§ The task: Give only the number of lines in the listing below that contain the string "autoBeamOff".

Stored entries
────────────────

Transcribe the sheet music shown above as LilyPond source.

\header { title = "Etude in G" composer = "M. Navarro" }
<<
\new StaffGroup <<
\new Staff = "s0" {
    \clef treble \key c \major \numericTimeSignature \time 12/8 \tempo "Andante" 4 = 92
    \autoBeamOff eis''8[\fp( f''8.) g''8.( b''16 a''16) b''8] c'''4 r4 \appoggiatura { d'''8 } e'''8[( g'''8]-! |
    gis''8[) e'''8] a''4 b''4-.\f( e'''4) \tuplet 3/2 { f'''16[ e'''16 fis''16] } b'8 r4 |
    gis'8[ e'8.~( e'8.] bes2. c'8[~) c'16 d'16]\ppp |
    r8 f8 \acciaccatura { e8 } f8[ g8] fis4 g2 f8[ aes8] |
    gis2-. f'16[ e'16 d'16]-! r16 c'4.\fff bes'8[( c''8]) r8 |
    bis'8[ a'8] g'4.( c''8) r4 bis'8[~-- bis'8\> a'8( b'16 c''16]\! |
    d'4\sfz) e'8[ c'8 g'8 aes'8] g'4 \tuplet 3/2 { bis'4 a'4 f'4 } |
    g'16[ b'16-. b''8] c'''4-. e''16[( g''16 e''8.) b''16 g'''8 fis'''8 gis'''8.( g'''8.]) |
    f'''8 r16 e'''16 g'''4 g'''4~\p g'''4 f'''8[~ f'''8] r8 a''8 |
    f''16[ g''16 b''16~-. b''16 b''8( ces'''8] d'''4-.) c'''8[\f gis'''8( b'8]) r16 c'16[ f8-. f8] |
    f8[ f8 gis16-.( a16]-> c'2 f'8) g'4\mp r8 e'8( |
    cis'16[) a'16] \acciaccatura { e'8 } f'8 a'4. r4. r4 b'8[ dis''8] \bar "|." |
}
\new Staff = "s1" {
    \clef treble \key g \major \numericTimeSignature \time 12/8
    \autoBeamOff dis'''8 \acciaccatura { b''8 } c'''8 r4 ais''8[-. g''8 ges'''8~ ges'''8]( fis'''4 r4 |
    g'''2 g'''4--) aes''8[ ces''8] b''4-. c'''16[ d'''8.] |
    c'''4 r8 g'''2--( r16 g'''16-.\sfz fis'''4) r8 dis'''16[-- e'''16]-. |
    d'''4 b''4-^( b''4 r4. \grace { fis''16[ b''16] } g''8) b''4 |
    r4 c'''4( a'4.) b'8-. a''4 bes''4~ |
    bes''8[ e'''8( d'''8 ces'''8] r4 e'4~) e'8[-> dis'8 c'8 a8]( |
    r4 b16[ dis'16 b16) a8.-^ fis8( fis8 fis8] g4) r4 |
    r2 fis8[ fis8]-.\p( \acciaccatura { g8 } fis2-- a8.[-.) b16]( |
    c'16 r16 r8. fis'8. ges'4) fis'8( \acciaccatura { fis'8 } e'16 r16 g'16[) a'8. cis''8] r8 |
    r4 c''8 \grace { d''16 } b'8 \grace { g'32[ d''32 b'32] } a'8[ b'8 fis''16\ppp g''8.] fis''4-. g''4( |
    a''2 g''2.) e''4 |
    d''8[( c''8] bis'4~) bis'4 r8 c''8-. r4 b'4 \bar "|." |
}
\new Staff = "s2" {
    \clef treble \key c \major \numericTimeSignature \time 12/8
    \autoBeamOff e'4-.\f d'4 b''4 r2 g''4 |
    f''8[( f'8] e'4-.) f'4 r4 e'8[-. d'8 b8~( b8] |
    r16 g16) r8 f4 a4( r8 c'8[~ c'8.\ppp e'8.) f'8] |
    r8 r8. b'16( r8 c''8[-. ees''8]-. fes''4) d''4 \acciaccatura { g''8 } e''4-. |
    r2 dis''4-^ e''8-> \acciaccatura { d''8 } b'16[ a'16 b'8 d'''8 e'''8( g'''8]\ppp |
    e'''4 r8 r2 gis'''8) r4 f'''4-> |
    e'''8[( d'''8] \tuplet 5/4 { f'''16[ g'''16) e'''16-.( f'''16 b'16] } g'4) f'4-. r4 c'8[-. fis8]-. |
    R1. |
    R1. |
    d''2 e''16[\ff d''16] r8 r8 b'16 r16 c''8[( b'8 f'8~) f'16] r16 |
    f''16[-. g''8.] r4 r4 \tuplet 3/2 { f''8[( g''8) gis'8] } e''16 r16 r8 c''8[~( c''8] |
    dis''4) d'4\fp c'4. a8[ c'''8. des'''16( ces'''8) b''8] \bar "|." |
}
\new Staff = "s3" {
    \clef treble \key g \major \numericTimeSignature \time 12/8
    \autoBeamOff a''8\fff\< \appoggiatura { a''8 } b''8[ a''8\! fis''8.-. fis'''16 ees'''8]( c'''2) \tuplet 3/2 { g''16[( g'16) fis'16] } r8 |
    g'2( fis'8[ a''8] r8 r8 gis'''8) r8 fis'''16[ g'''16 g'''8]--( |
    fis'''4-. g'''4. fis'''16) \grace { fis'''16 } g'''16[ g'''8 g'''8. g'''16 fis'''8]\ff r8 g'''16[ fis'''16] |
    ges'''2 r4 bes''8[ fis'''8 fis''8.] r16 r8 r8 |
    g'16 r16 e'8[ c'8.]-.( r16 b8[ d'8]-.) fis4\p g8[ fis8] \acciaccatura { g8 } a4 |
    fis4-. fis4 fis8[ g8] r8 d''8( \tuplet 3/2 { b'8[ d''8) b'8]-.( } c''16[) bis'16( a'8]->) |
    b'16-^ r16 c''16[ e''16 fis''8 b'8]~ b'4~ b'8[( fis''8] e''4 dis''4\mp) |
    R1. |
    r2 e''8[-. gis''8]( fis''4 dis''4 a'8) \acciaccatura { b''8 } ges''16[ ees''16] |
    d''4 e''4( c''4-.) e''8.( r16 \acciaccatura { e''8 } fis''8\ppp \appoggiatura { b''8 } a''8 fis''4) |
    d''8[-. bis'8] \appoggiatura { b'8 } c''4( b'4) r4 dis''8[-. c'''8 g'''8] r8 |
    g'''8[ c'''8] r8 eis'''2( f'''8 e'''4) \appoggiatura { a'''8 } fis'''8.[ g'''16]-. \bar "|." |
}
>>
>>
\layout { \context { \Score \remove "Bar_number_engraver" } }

────────────────

§ Response: 4